::: Recorded information :::

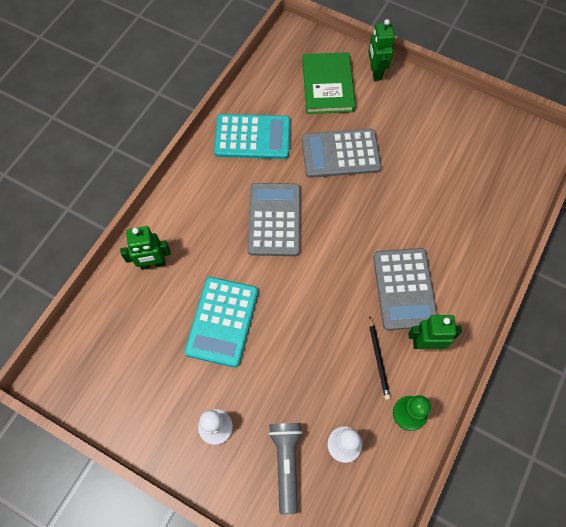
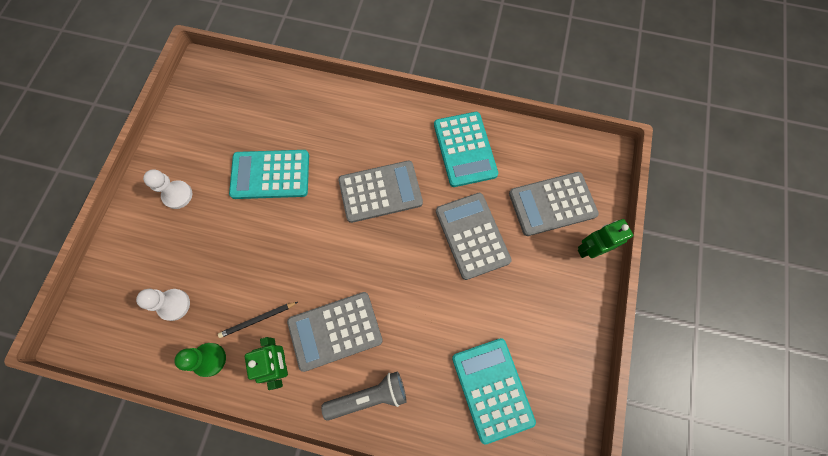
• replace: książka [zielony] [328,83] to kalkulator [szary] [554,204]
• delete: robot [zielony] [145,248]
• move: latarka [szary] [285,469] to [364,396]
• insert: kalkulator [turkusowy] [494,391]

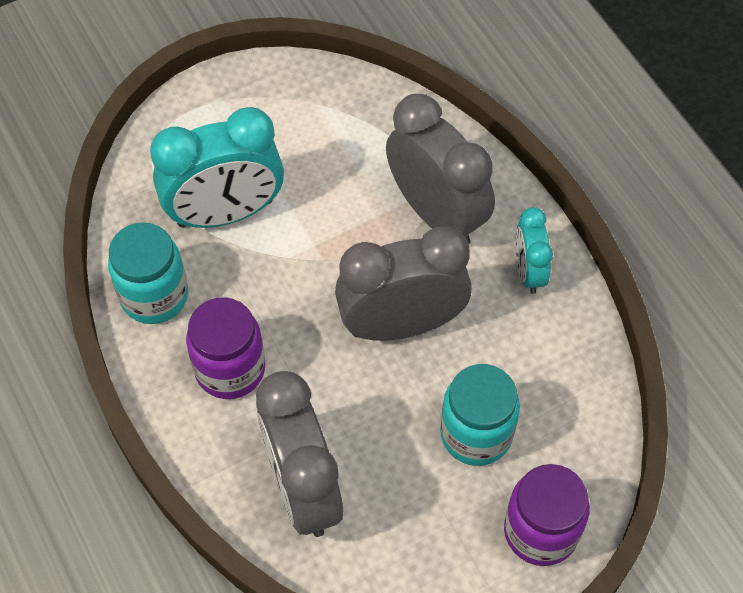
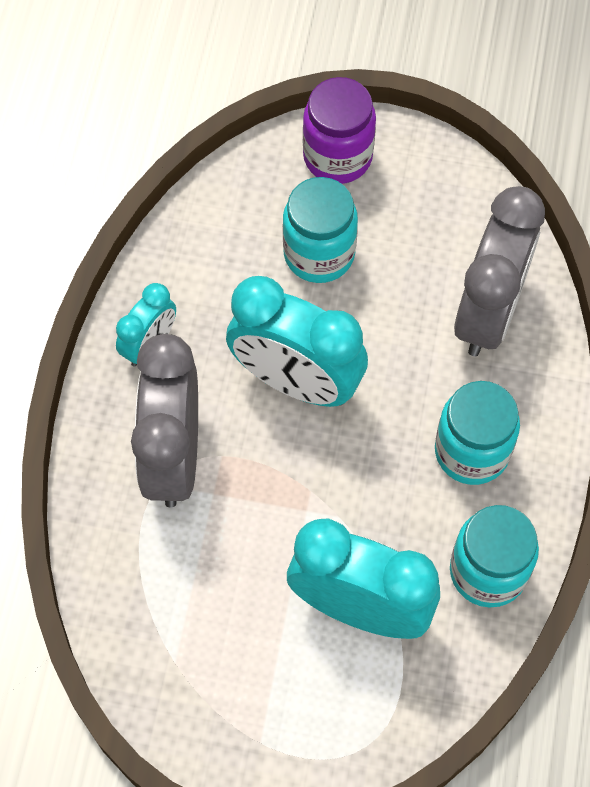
• recolor: budzik [szary] [403,284] to budzik [turkusowy] [297,341]
• recolor: słoik [fioletowy] [225,348] to słoik [turkusowy] [477,433]

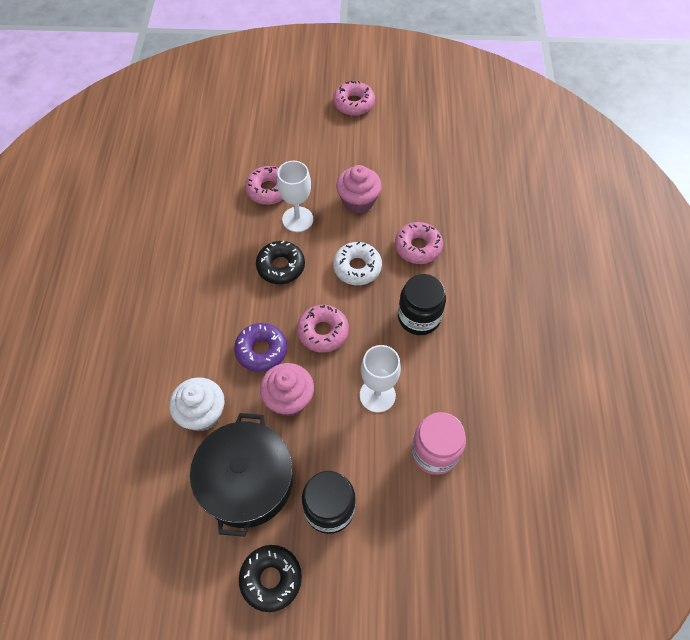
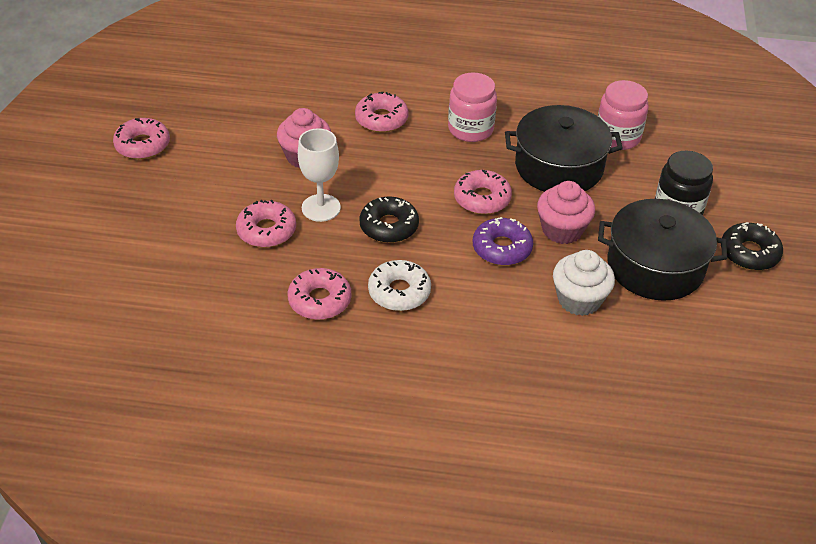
• move: donut [biały] [357,263] to [399,285]
• recolor: słoik [czarny] [422,304] to słoik [różowy] [472,107]
• replace: kielich [biały] [380,379] to garnek [czarny] [564,148]
• insert: donut [różowy] [319,294]

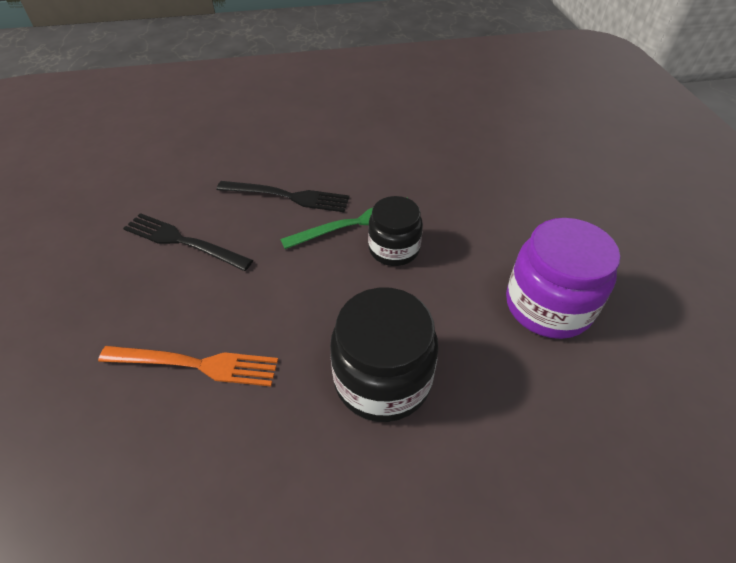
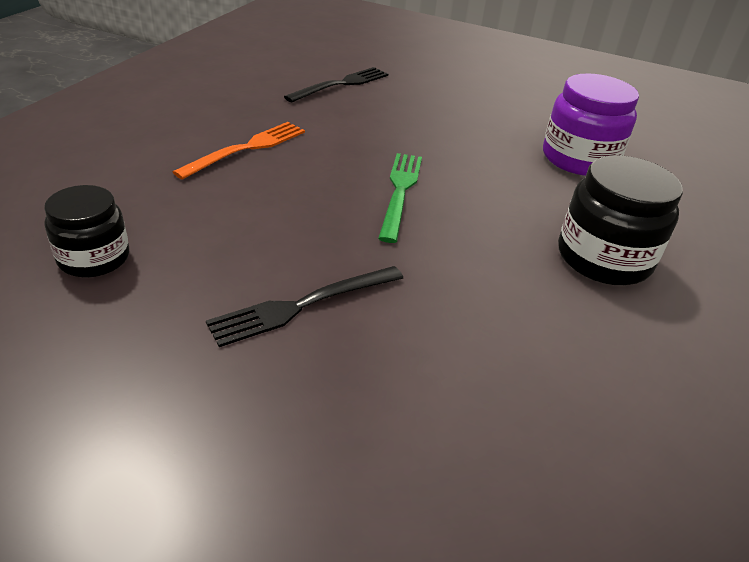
• move: widelec [czarny] [283,196] to [336,84]
• move: słoik [czarny] [395,231] to [86,231]
• move: widelec [pomarańczowy] [188,366] to [239,151]

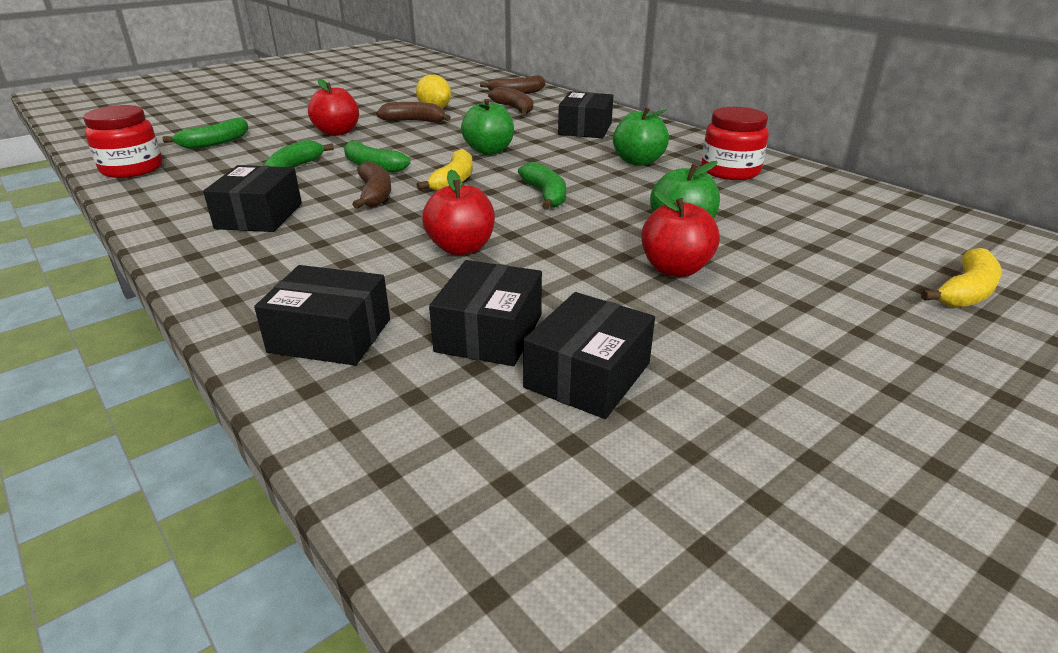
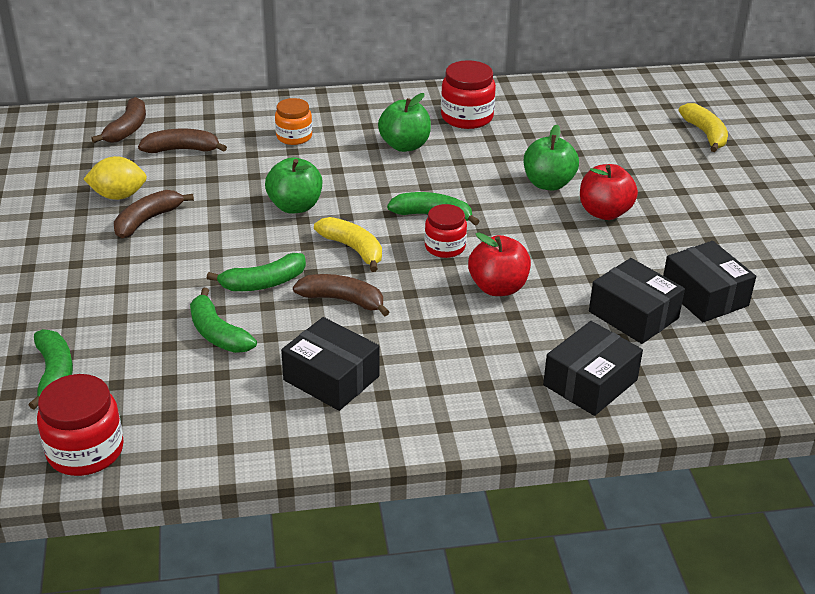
• delete: jabłko [czerwony] [333,107]
• replace: pudełko [czarny] [586,114] to słoik [pomarańczowy] [293,121]
• insert: słoik [czerwony] [446,231]

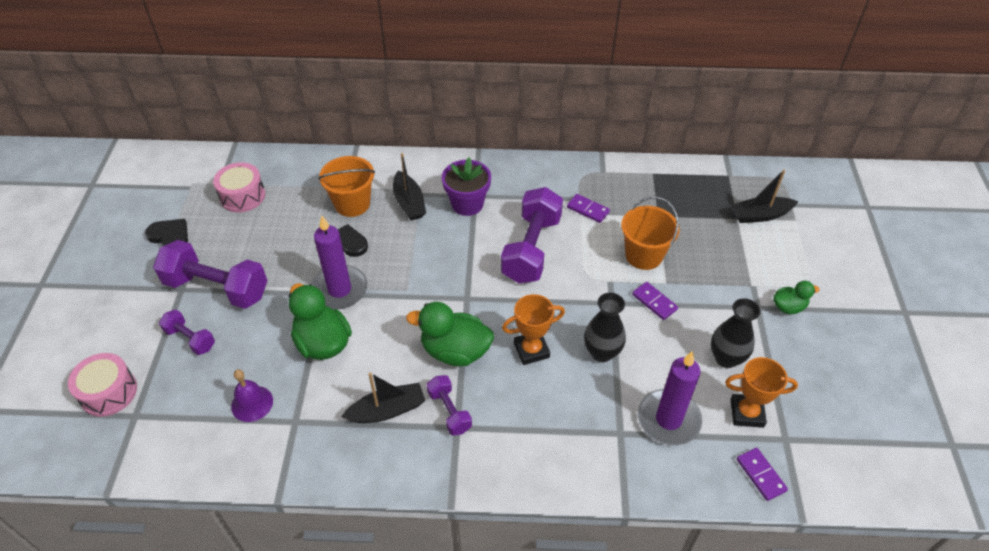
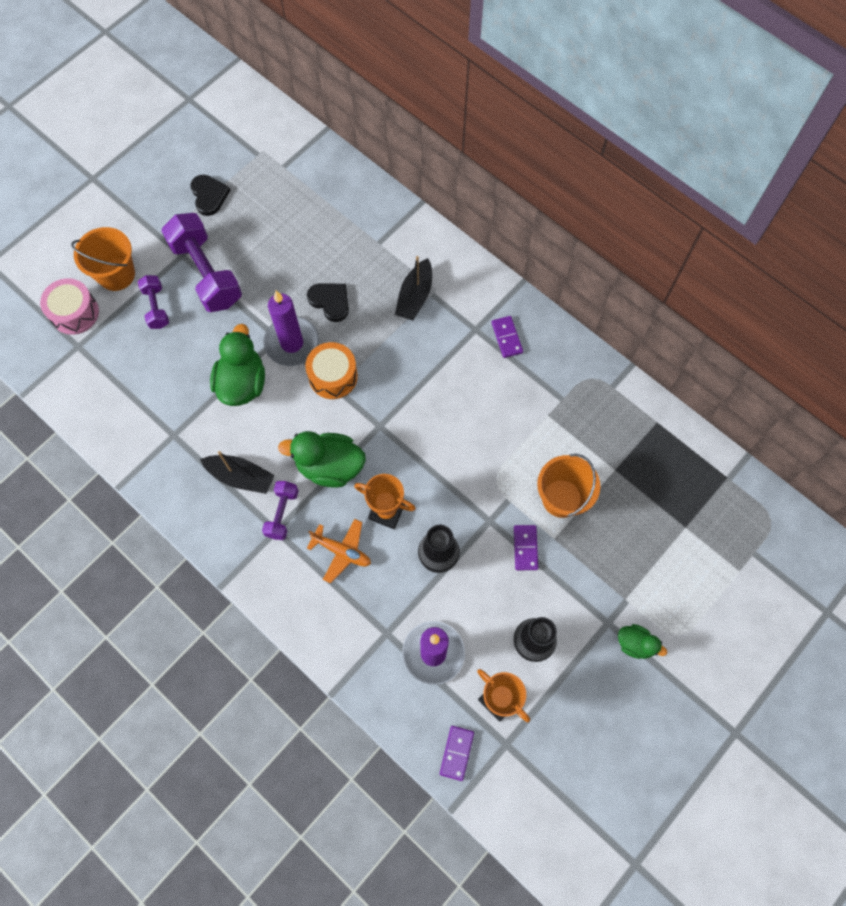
• move: wiadro [pomarańczowy] [347,186] to [103,259]
• delete: doniczka [fioletowy] [466,186]
• delete: bęben [różowy] [239,187]
• delete: łódka [czarny] [764,196]
• delete: hantel [fioletowy] [532,235]
• move: kostka domina [fioletowy] [588,208] to [507,337]
• rotate: kaczka [zielony] [450,334] = [322,459] 45 degrees counterclockwise
• delete: dzwonek [fioletowy] [252,395]
• insert: bęben [pomarańczowy] [331,370]
• insert: samolot [pomarańczowy] [339,551]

:::

Every line with the word "czerwony" in it should be copied from the listing above.

Result:
• delete: jabłko [czerwony] [333,107]
• insert: słoik [czerwony] [446,231]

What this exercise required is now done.